*Exercise requirements*: Return every line from the records below that has the word "none".
=-=-=-=-=
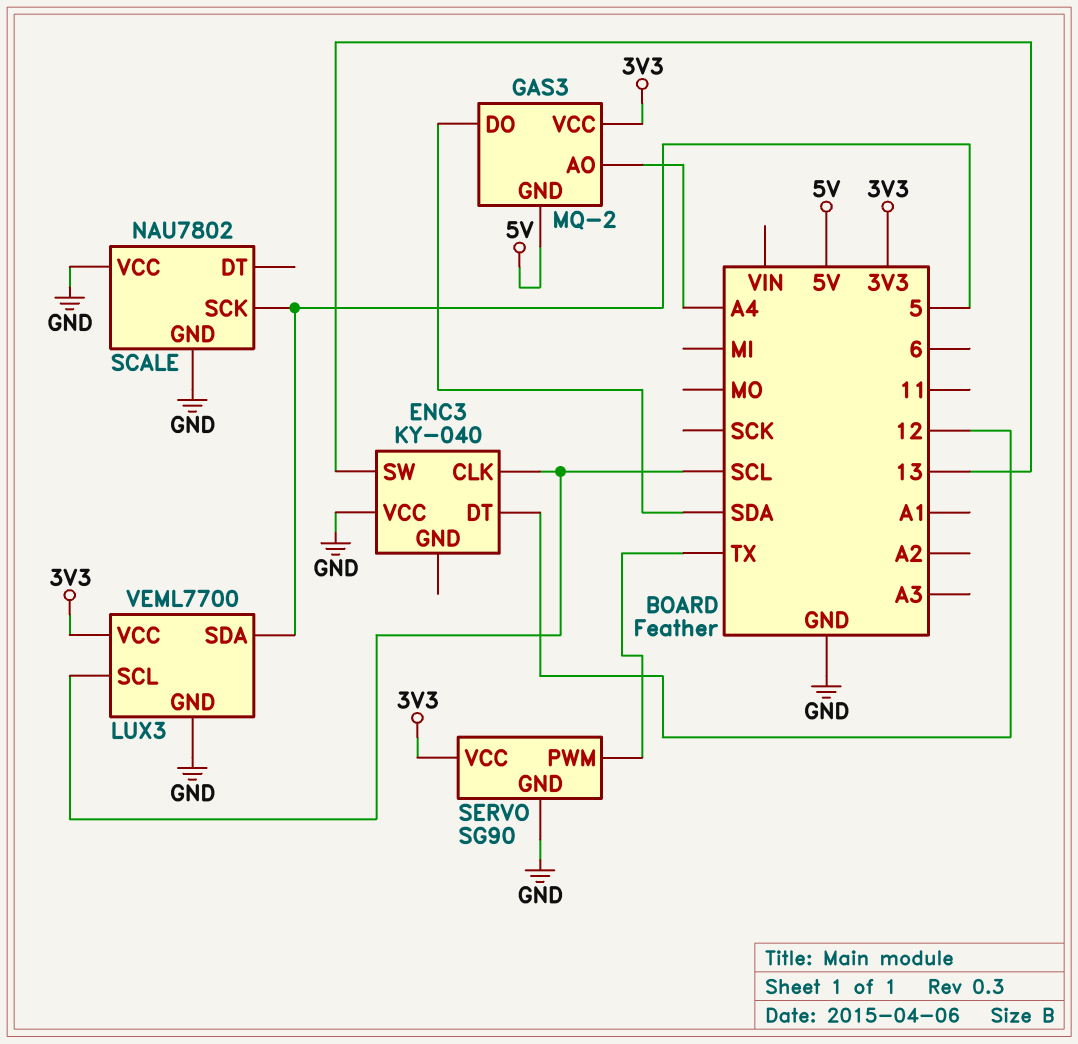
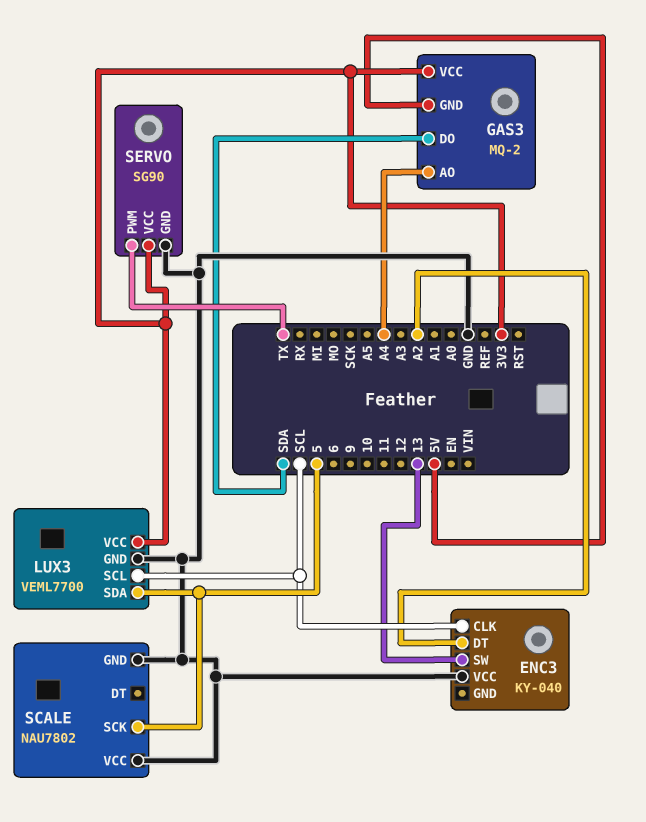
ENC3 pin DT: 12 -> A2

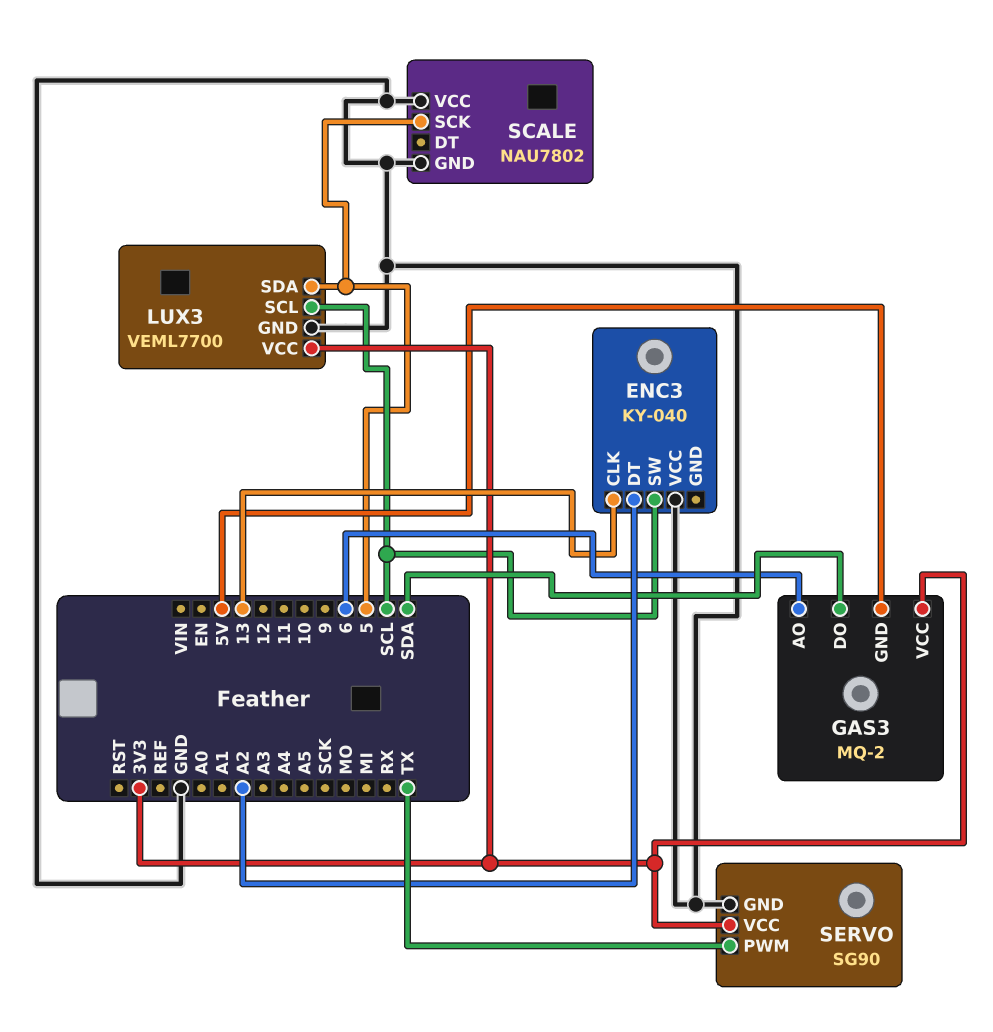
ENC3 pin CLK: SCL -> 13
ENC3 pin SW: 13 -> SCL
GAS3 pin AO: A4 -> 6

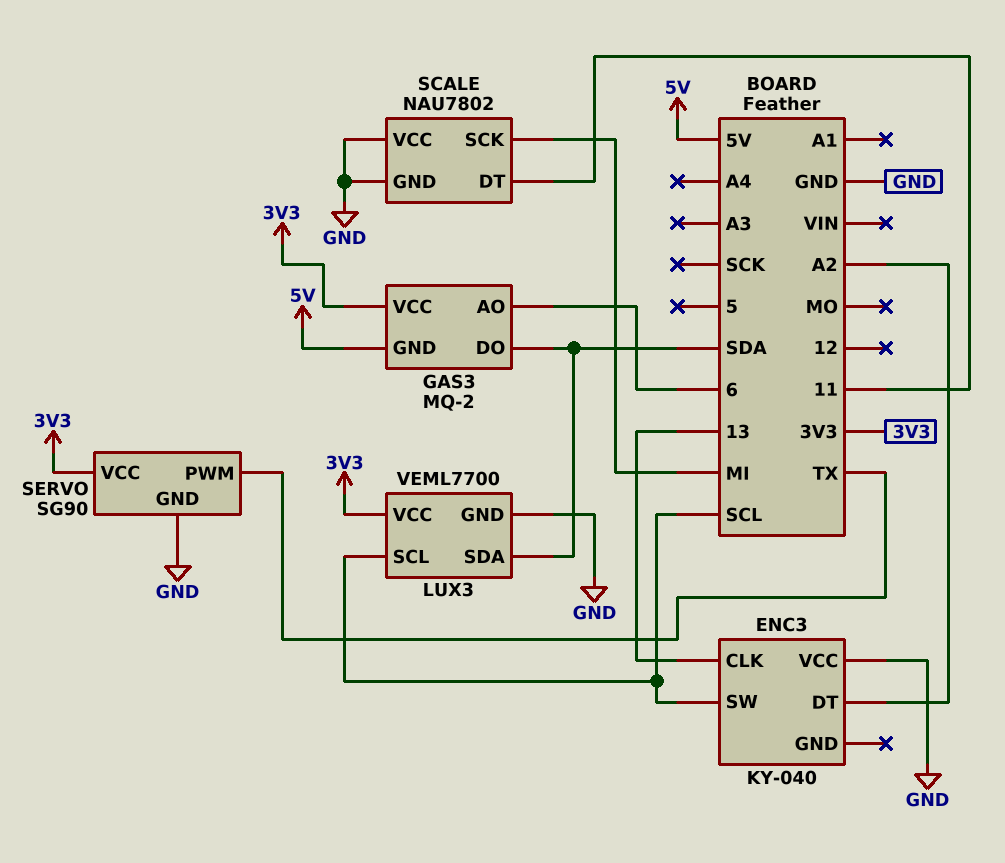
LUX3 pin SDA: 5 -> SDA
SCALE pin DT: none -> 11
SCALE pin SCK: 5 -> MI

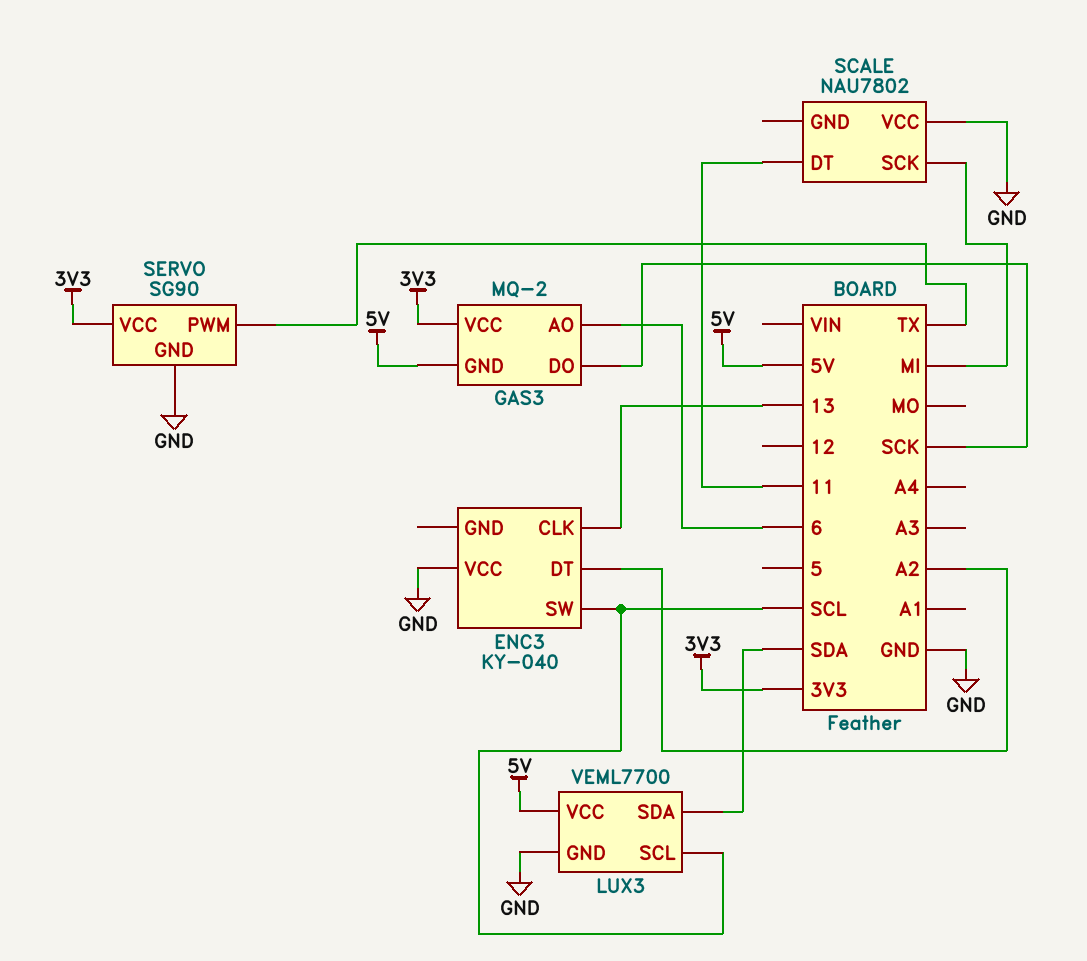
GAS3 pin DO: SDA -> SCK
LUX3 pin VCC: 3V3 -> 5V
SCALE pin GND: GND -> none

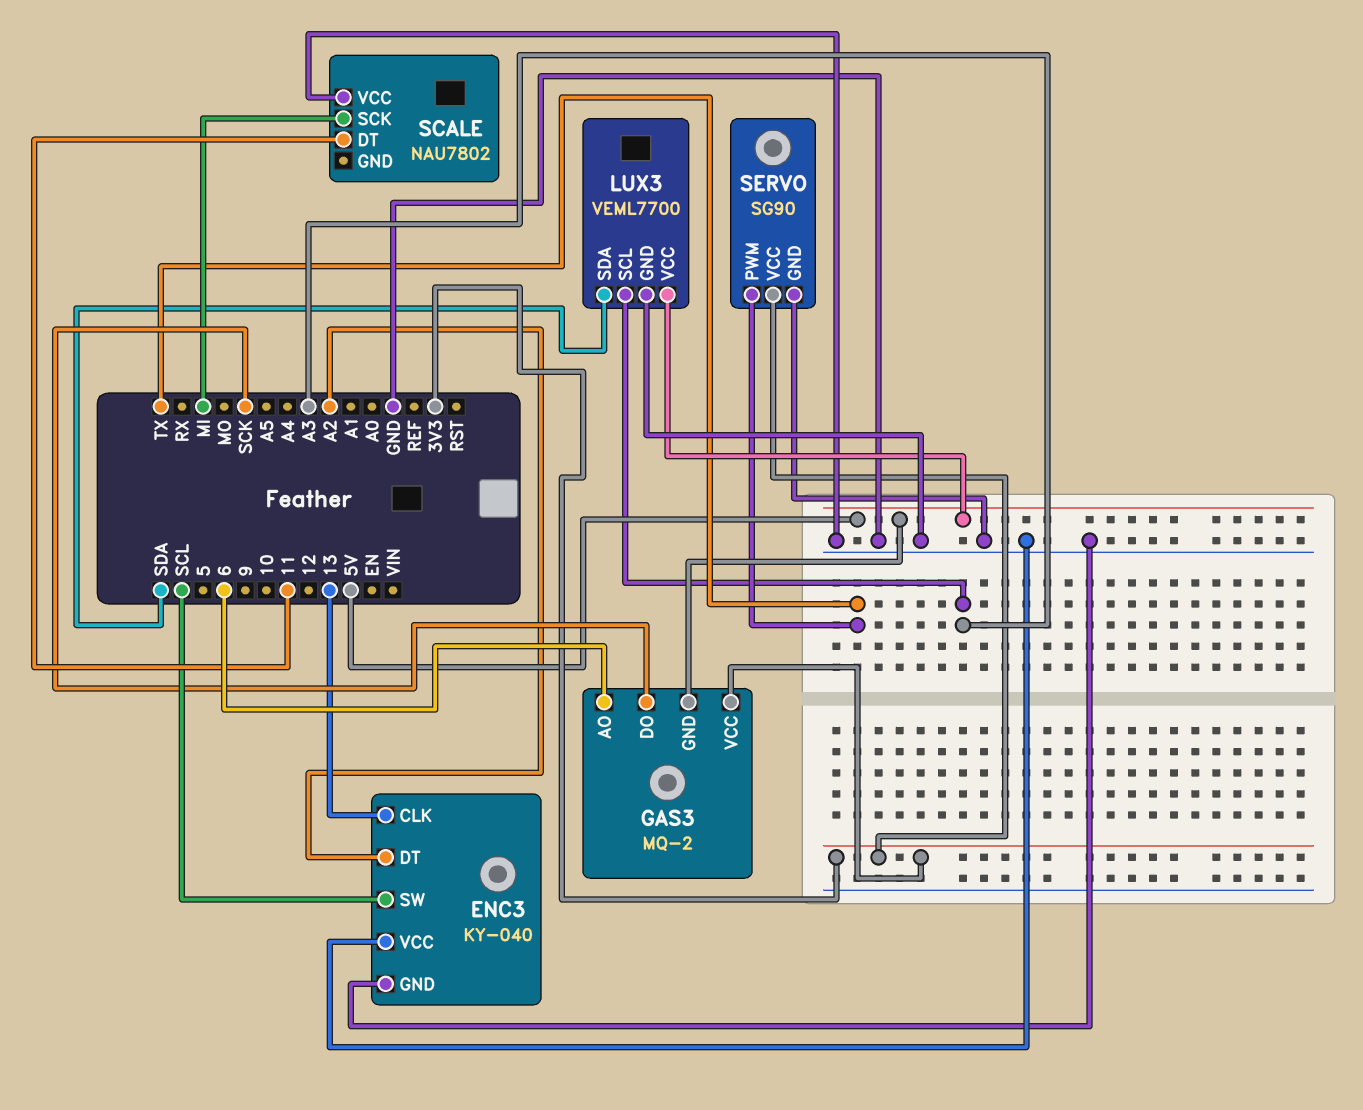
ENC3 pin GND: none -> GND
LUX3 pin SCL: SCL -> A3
=-=-=-=-=
*Task response*:
SCALE pin DT: none -> 11
SCALE pin GND: GND -> none
ENC3 pin GND: none -> GND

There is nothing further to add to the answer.